Only the lines below starting at the one that contains "RGB1 pin R: A4 -> RX" and ending at the one that contains "SOIL1 pin AO: D2 -> D3" are to be reproduced, exactly and with both ends kept.

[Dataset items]

* * *

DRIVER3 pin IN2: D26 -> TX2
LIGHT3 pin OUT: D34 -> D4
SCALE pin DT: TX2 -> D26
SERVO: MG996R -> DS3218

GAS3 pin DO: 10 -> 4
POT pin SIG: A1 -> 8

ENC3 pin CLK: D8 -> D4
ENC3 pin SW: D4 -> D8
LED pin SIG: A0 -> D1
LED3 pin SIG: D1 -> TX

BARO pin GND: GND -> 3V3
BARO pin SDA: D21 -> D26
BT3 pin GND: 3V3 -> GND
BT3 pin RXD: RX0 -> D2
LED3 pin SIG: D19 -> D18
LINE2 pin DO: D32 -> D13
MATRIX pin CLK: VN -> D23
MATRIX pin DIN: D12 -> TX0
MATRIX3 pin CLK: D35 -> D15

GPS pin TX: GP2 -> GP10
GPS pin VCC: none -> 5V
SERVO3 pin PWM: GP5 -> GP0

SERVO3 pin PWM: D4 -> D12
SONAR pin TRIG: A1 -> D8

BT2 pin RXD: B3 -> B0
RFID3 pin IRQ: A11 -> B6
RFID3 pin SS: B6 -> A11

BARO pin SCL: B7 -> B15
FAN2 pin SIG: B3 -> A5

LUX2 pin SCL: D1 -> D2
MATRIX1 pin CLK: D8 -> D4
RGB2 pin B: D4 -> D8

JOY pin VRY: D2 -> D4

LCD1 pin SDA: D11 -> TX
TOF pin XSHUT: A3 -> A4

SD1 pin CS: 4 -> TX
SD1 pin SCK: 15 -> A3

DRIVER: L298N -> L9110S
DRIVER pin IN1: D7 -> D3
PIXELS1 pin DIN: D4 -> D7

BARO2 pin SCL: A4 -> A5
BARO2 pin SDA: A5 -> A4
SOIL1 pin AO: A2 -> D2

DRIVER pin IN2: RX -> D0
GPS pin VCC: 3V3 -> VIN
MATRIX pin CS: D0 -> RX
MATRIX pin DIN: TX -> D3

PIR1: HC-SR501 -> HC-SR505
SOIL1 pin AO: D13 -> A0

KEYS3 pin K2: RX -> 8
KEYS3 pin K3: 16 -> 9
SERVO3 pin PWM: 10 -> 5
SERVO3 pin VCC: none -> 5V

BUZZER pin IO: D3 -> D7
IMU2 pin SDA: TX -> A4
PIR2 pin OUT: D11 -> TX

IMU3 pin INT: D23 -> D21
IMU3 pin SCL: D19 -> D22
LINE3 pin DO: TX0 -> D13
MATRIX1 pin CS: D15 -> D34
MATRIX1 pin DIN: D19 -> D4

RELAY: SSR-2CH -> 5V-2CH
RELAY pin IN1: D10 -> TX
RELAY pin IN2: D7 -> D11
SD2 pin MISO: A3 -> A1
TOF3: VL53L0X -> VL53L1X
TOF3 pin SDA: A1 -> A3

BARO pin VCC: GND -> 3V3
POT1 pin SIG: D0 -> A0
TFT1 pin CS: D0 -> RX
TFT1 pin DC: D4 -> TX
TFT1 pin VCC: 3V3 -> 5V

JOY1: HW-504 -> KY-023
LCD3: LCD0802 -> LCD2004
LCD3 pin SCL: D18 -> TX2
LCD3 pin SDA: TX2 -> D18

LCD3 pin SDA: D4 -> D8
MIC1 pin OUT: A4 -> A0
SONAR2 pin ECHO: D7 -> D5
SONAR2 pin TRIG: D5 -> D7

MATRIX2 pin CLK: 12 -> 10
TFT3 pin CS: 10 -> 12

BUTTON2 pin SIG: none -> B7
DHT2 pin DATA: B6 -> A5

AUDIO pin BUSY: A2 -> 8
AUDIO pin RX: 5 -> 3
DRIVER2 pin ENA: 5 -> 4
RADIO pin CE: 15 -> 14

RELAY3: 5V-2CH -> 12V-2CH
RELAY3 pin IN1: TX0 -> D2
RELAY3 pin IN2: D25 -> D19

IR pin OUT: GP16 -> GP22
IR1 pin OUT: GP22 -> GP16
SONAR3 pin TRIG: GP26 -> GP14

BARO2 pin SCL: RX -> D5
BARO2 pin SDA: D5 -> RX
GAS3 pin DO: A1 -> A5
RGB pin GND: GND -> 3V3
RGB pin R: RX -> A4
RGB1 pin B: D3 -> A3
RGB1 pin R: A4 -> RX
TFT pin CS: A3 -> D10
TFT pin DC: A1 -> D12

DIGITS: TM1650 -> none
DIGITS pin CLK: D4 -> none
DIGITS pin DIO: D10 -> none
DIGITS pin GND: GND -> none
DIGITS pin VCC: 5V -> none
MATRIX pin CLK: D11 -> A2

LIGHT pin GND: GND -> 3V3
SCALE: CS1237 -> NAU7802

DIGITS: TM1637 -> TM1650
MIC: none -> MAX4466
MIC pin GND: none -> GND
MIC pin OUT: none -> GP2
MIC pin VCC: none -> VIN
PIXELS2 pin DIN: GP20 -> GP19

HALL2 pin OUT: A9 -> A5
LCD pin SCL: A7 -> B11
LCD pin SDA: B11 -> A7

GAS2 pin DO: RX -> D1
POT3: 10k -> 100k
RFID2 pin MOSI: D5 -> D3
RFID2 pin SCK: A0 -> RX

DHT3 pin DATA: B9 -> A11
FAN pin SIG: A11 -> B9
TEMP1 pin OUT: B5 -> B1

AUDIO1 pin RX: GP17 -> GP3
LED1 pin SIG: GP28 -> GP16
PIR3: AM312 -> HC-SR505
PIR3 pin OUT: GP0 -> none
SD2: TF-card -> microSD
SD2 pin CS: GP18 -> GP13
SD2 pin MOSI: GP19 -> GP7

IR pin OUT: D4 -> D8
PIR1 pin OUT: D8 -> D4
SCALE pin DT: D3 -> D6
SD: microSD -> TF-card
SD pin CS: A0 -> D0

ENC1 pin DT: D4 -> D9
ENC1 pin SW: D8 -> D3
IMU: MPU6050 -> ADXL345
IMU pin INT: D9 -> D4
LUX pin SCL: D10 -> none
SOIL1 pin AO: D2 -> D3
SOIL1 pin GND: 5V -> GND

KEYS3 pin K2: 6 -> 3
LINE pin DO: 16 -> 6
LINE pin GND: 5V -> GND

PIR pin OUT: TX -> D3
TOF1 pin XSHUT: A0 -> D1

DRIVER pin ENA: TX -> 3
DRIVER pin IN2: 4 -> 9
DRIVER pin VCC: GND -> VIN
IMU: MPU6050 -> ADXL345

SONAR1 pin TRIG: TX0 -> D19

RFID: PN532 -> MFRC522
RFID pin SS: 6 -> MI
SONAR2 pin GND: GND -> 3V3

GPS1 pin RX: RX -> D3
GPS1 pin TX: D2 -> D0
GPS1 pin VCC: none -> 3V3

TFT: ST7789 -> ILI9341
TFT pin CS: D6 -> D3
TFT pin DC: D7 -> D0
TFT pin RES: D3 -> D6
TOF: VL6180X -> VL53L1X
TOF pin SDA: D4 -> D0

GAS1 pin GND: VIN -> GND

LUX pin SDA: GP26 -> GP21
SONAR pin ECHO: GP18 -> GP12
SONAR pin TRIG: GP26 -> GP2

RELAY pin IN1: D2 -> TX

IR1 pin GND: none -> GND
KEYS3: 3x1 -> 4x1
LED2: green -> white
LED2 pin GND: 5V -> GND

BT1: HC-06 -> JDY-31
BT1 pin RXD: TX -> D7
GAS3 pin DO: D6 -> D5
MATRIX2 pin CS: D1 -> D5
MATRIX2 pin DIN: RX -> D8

* * *

FINAL ANSWER
RGB1 pin R: A4 -> RX
TFT pin CS: A3 -> D10
TFT pin DC: A1 -> D12

DIGITS: TM1650 -> none
DIGITS pin CLK: D4 -> none
DIGITS pin DIO: D10 -> none
DIGITS pin GND: GND -> none
DIGITS pin VCC: 5V -> none
MATRIX pin CLK: D11 -> A2

LIGHT pin GND: GND -> 3V3
SCALE: CS1237 -> NAU7802

DIGITS: TM1637 -> TM1650
MIC: none -> MAX4466
MIC pin GND: none -> GND
MIC pin OUT: none -> GP2
MIC pin VCC: none -> VIN
PIXELS2 pin DIN: GP20 -> GP19

HALL2 pin OUT: A9 -> A5
LCD pin SCL: A7 -> B11
LCD pin SDA: B11 -> A7

GAS2 pin DO: RX -> D1
POT3: 10k -> 100k
RFID2 pin MOSI: D5 -> D3
RFID2 pin SCK: A0 -> RX

DHT3 pin DATA: B9 -> A11
FAN pin SIG: A11 -> B9
TEMP1 pin OUT: B5 -> B1

AUDIO1 pin RX: GP17 -> GP3
LED1 pin SIG: GP28 -> GP16
PIR3: AM312 -> HC-SR505
PIR3 pin OUT: GP0 -> none
SD2: TF-card -> microSD
SD2 pin CS: GP18 -> GP13
SD2 pin MOSI: GP19 -> GP7

IR pin OUT: D4 -> D8
PIR1 pin OUT: D8 -> D4
SCALE pin DT: D3 -> D6
SD: microSD -> TF-card
SD pin CS: A0 -> D0

ENC1 pin DT: D4 -> D9
ENC1 pin SW: D8 -> D3
IMU: MPU6050 -> ADXL345
IMU pin INT: D9 -> D4
LUX pin SCL: D10 -> none
SOIL1 pin AO: D2 -> D3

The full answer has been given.